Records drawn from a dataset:
###
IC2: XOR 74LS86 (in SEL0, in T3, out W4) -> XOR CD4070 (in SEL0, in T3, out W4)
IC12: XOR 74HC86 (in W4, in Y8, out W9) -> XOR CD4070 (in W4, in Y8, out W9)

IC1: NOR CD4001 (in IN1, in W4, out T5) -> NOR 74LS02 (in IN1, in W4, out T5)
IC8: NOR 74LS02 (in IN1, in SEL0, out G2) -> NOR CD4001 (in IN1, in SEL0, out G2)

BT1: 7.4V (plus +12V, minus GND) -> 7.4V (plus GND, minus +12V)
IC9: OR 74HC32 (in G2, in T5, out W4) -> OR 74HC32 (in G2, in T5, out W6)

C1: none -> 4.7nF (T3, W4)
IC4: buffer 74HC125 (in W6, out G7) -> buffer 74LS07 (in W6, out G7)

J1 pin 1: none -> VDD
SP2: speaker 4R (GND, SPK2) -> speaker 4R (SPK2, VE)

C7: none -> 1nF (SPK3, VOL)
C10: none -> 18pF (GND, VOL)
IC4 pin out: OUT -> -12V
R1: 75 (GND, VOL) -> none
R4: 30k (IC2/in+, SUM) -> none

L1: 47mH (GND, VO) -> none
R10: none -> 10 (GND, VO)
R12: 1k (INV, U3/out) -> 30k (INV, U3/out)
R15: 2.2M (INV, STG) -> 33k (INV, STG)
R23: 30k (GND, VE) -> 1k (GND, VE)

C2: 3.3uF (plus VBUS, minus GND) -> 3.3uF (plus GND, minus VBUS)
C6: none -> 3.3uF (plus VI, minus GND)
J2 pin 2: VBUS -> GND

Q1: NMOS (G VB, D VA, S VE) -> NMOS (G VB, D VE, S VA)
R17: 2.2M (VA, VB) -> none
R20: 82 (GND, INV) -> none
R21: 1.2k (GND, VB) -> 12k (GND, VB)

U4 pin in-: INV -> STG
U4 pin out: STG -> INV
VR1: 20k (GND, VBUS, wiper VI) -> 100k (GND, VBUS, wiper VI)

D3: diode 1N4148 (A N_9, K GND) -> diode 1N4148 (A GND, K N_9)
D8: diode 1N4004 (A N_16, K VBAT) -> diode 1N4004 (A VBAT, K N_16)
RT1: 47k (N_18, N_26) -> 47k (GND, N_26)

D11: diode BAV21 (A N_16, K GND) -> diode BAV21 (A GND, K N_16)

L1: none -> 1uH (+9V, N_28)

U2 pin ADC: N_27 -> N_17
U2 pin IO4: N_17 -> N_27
###
=== WHAT IS NEEDED ===
Across the data above, how many lines include the word "minus"? Give only the number.

=== SOLVED PROBLEM ===
3